## The problem
Copy out every line of the records below word for word, leaving none out and changing nothing.

## Supplied material
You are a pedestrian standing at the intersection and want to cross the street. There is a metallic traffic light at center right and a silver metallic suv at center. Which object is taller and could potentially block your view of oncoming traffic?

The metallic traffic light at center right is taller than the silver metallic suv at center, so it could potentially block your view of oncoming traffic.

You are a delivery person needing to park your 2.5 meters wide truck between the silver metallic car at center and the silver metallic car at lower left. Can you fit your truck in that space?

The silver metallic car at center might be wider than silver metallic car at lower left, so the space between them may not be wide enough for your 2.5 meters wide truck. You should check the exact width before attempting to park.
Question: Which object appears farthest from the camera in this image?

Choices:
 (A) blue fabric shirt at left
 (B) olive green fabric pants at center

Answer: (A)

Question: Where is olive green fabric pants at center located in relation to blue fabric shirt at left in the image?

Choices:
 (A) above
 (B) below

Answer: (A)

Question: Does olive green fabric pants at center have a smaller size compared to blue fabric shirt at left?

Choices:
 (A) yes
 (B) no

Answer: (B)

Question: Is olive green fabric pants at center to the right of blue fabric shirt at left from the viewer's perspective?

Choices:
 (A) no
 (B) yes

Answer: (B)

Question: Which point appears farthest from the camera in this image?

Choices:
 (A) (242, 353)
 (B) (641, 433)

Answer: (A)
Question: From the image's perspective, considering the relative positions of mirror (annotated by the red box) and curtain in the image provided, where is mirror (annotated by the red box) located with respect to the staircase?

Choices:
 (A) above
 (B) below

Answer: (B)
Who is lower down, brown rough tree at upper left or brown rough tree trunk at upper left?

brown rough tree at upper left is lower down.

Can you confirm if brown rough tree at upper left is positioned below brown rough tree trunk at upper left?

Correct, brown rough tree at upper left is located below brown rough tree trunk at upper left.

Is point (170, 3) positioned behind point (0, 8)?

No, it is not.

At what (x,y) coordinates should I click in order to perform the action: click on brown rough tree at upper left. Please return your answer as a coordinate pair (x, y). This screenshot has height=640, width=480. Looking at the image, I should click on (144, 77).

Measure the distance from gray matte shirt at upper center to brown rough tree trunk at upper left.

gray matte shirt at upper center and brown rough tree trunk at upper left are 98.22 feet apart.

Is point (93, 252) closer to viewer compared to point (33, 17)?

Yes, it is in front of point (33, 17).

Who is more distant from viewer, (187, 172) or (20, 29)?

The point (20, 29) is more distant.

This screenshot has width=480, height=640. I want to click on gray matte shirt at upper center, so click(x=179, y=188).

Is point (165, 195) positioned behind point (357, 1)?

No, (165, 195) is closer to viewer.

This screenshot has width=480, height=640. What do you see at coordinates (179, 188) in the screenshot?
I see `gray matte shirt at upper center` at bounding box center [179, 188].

## Answer section
You are a pedestrian standing at the intersection and want to cross the street. There is a metallic traffic light at center right and a silver metallic suv at center. Which object is taller and could potentially block your view of oncoming traffic?

The metallic traffic light at center right is taller than the silver metallic suv at center, so it could potentially block your view of oncoming traffic.

You are a delivery person needing to park your 2.5 meters wide truck between the silver metallic car at center and the silver metallic car at lower left. Can you fit your truck in that space?

The silver metallic car at center might be wider than silver metallic car at lower left, so the space between them may not be wide enough for your 2.5 meters wide truck. You should check the exact width before attempting to park.
Question: Which object appears farthest from the camera in this image?

Choices:
 (A) blue fabric shirt at left
 (B) olive green fabric pants at center

Answer: (A)

Question: Where is olive green fabric pants at center located in relation to blue fabric shirt at left in the image?

Choices:
 (A) above
 (B) below

Answer: (A)

Question: Does olive green fabric pants at center have a smaller size compared to blue fabric shirt at left?

Choices:
 (A) yes
 (B) no

Answer: (B)

Question: Is olive green fabric pants at center to the right of blue fabric shirt at left from the viewer's perspective?

Choices:
 (A) no
 (B) yes

Answer: (B)

Question: Which point appears farthest from the camera in this image?

Choices:
 (A) (242, 353)
 (B) (641, 433)

Answer: (A)
Question: From the image's perspective, considering the relative positions of mirror (annotated by the red box) and curtain in the image provided, where is mirror (annotated by the red box) located with respect to the staircase?

Choices:
 (A) above
 (B) below

Answer: (B)
Who is lower down, brown rough tree at upper left or brown rough tree trunk at upper left?

brown rough tree at upper left is lower down.

Can you confirm if brown rough tree at upper left is positioned below brown rough tree trunk at upper left?

Correct, brown rough tree at upper left is located below brown rough tree trunk at upper left.

Is point (170, 3) positioned behind point (0, 8)?

No, it is not.

At what (x,y) coordinates should I click in order to perform the action: click on brown rough tree at upper left. Please return your answer as a coordinate pair (x, y). This screenshot has height=640, width=480. Looking at the image, I should click on (144, 77).

Measure the distance from gray matte shirt at upper center to brown rough tree trunk at upper left.

gray matte shirt at upper center and brown rough tree trunk at upper left are 98.22 feet apart.

Is point (93, 252) closer to viewer compared to point (33, 17)?

Yes, it is in front of point (33, 17).

Who is more distant from viewer, (187, 172) or (20, 29)?

The point (20, 29) is more distant.

This screenshot has width=480, height=640. I want to click on gray matte shirt at upper center, so click(x=179, y=188).

Is point (165, 195) positioned behind point (357, 1)?

No, (165, 195) is closer to viewer.

This screenshot has width=480, height=640. What do you see at coordinates (179, 188) in the screenshot?
I see `gray matte shirt at upper center` at bounding box center [179, 188].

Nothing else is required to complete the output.